START

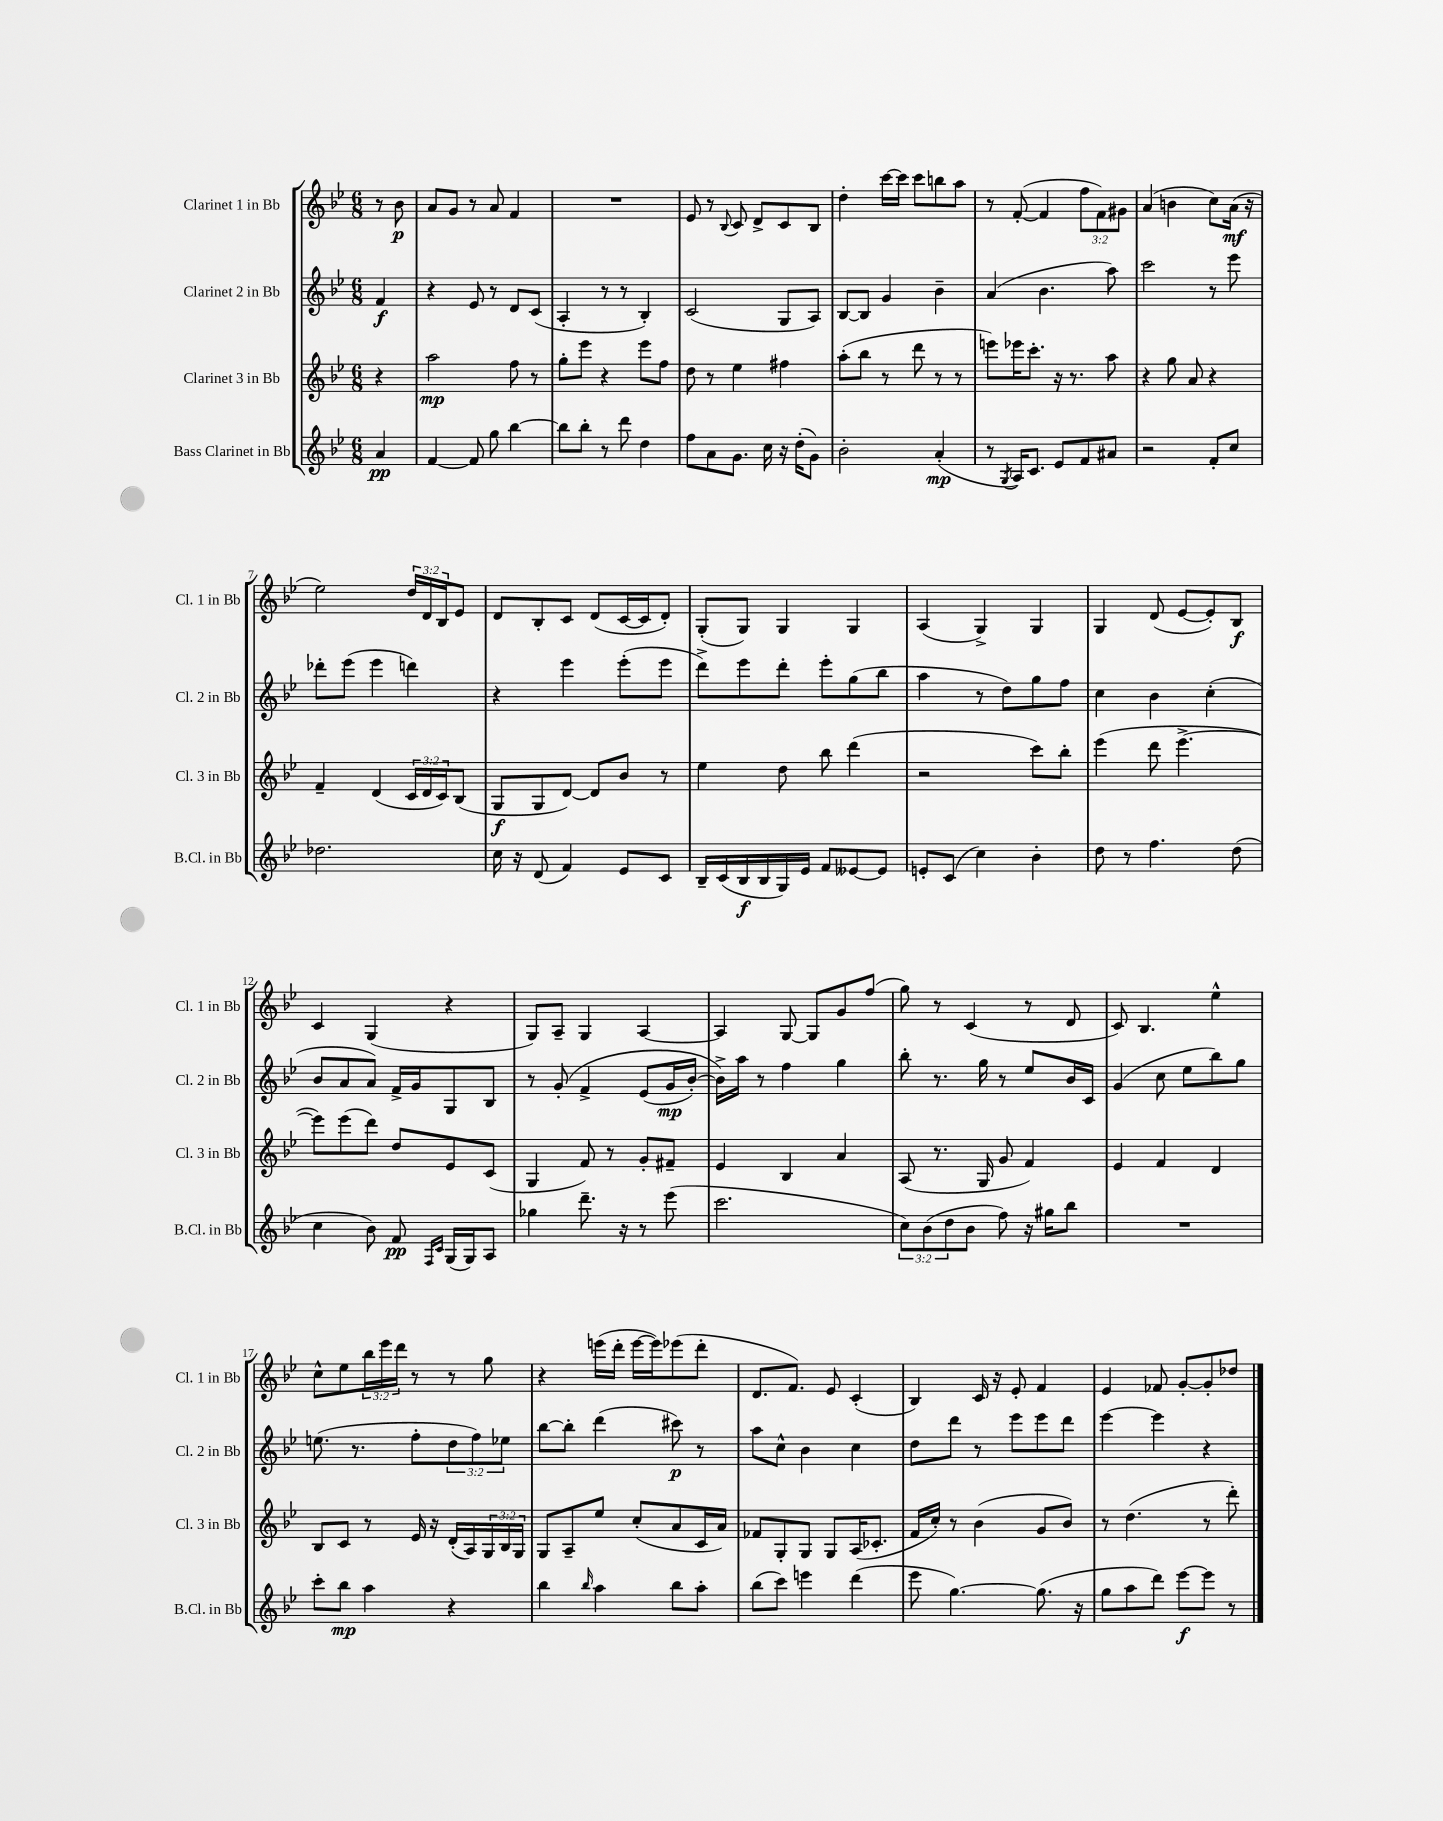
<<
\new StaffGroup <<
\new Staff = "s0" \with { instrumentName = "Clarinet 1 in Bb" shortInstrumentName = "Cl. 1 in Bb" } {
    \clef treble \key bes \major \numericTimeSignature \time 6/8 \override Staff.TupletNumber.text = #tuplet-number::calc-fraction-text \partial 4
    r8 bes'8\p |
    a'8 g'8 r8 a'8 f'4 |
    R2. |
    ees'8 r8 \appoggiatura { bes8 } c'8 d'8-> c'8 bes8 |
    d''4-. c'''16~ c'''16 c'''8 b''8 a''8 |
    r8 f'8~-.( f'4 \tuplet 3/2 { f''8 f'8) gis'8 } |
    a'4( b'4 c''8) a'16\mf( r16 |
    ees''2) \tuplet 3/2 { d''16 d'16 bes16 } ees'8 |
    d'8 bes8-. c'8 d'8( c'16~ c'16 d'8-.) |
    g8-.( g8) g4 g4 |
    a4( g4->) g4 |
    g4 d'8( ees'8~ ees'8-.) bes8\f |
    c'4 g4( r4 |
    g8) a8-- g4 a4~ |
    a4 g8~ g8 g'8 f''8( |
    g''8) r8 c'4( r8 d'8 |
    c'8) bes4. ees''4-^ |
    c''8-^ ees''8 \tuplet 3/2 { bes''16 ees'''16 d'''16 } r8 r8 g''8 |
    r4 e'''16( d'''16-. e'''16~ e'''16) ees'''8( d'''8-. |
    d'8. f'8.) ees'8 c'4-.( |
    bes4) c'16 r16 ees'8-. f'4 |
    ees'4 fes'8 g'8~-. g'8-. des''8 \bar "|." |
}
\new Staff = "s1" \with { instrumentName = "Clarinet 2 in Bb" shortInstrumentName = "Cl. 2 in Bb" } {
    \clef treble \key bes \major \numericTimeSignature \time 6/8 \override Staff.TupletNumber.text = #tuplet-number::calc-fraction-text \partial 4
    f'4\f |
    r4 ees'8 r8 d'8 c'8( |
    a4-. r8 r8 bes4-.) |
    c'2( g8 a8) |
    bes8~ bes8 g'4 bes'4-- |
    a'4( bes'4. a''8) |
    c'''2 r8 ees'''8 |
    des'''8-. ees'''8( ees'''4 d'''4) |
    r4 ees'''4 ees'''8-.( ees'''8 |
    d'''8->) ees'''8 d'''8-. ees'''8-. g''8( bes''8 |
    a''4 r8 d''8) g''8 f''8 |
    c''4 bes'4 c''4-.( |
    bes'8 a'8 a'8) f'16-> g'16 g8 bes8 |
    r8 g'8-.\( f'4-> ees'8( g'16\mp bes'16~-.) |
    bes'16->\) a''16 r8 f''4 g''4 |
    bes''8-. r8. g''16 r8 ees''8 bes'16 c'16 |
    g'4( c''8 ees''8 bes''8) g''8 |
    e''8.( r8. f''8-. \tuplet 3/2 { d''8 f''8) ees''8 } |
    bes''8~ bes''8-. d'''4( cis'''8\p) r8 |
    a''8 c''8-^ bes'4 c''4 |
    d''8 d'''8 r8 ees'''8 ees'''8 d'''8 |
    ees'''4~ ees'''4 r4 \bar "|." |
}
\new Staff = "s2" \with { instrumentName = "Clarinet 3 in Bb" shortInstrumentName = "Cl. 3 in Bb" } {
    \clef treble \key bes \major \numericTimeSignature \time 6/8 \override Staff.TupletNumber.text = #tuplet-number::calc-fraction-text \partial 4
    r4 |
    a''2\mp f''8 r8 |
    g''8-. ees'''8 r4 ees'''8 f''8 |
    d''8 r8 ees''4 fis''4 |
    a''8-.( bes''8 r8 d'''8 r8 r8 |
    e'''8) ees'''16 c'''8.-. r16 r8. a''8 |
    r4 g''8 a'8 r4 |
    f'4-- d'4( \tuplet 3/2 { c'16 d'16 c'16) } bes8( |
    g8\f g8 d'8~) d'8 bes'8 r8 |
    ees''4 d''8 bes''8 d'''4( |
    r2 c'''8) bes''8-. |
    ees'''4( d'''8 ees'''4.~-> |
    ees'''8) ees'''8( d'''8) d''8 ees'8 c'8( |
    g4 f'8) r8 g'8-. fis'8-- |
    ees'4 bes4 a'4 |
    a8( r8. g16 g'8 f'4) |
    ees'4 f'4 d'4 |
    bes8 c'8 r8 ees'16 r16 d'16-.( a16) \tuplet 3/2 { g16 bes16 g16 } |
    g8 a8-- ees''8 c''8-.( a'8 c'16 a'16) |
    fes'8 g8-. g8 g8 a16( ces'8.-. |
    f'16 c''16-.) r8 bes'4( g'8 bes'8) |
    r8 d''4.( r8 d'''8-.) \bar "|." |
}
\new Staff = "s3" \with { instrumentName = "Bass Clarinet in Bb" shortInstrumentName = "B.Cl. in Bb" } {
    \clef treble \key bes \major \numericTimeSignature \time 6/8 \override Staff.TupletNumber.text = #tuplet-number::calc-fraction-text \partial 4
    a'4\pp |
    f'4~ f'8 g''8 bes''4~ |
    bes''8 bes''8-. r8 d'''8 d''4 |
    f''8 a'8 g'8. c''16 r16 d''16-.( g'8) |
    bes'2-. a'4-.\mp( |
    r8 \acciaccatura { g8 } a16) c'8. ees'8 f'8 ais'8 |
    r2 f'8-. c''8 |
    des''2. |
    c''16 r16 d'8( f'4) ees'8 c'8 |
    bes16-- c'16( bes16\f bes16 g16) ees'16 f'8 eeses'8~ eeses'8 |
    e'8-. c'8( c''4) bes'4-. |
    d''8 r8 f''4. d''8( |
    c''4 bes'8) f'8\pp \grace { f16 c'16 } g16( g16) a8 |
    ges''4 d'''8.-- r16 r8 ees'''8( |
    c'''2. |
    \tuplet 3/2 { c''8) bes'8( d''8 } bes'8 f''8) r16 gis''16 bes''8 |
    R2. |
    c'''8-. bes''8\mp a''4 r4 |
    bes''4 \grace { bes''16 } a''4 bes''8 a''8-. |
    bes''8( c'''8) e'''4 d'''4( |
    ees'''8 g''4.~) g''8.( r16 |
    g''8 a''8 d'''8) ees'''8~\f ees'''8 r8 \bar "|." |
}
>>
>>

END

Put every line of notation from the beginning of the rows through the line containing "a4 g8~ g8 g'8 f''8( |" into a JSON list of strings, one string per line, with blank lines omitted. Leave the pictures out of the answer.

Completed exercise:
[
  "<<",
  "\\new StaffGroup <<",
  "\\new Staff = \"s0\" \\with { instrumentName = \"Clarinet 1 in Bb\" shortInstrumentName = \"Cl. 1 in Bb\" } {",
  "    \\clef treble \\key bes \\major \\numericTimeSignature \\time 6/8 \\override Staff.TupletNumber.text = #tuplet-number::calc-fraction-text \\partial 4",
  "    r8 bes'8\\p |",
  "    a'8 g'8 r8 a'8 f'4 |",
  "    R2. |",
  "    ees'8 r8 \\appoggiatura { bes8 } c'8 d'8-> c'8 bes8 |",
  "    d''4-. c'''16~ c'''16 c'''8 b''8 a''8 |",
  "    r8 f'8~-.( f'4 \\tuplet 3/2 { f''8 f'8) gis'8 } |",
  "    a'4( b'4 c''8) a'16\\mf( r16 |",
  "    ees''2) \\tuplet 3/2 { d''16 d'16 bes16 } ees'8 |",
  "    d'8 bes8-. c'8 d'8( c'16~ c'16 d'8-.) |",
  "    g8-.( g8) g4 g4 |",
  "    a4( g4->) g4 |",
  "    g4 d'8( ees'8~ ees'8-.) bes8\\f |",
  "    c'4 g4( r4 |",
  "    g8) a8-- g4 a4~ |",
  "    a4 g8~ g8 g'8 f''8( |"
]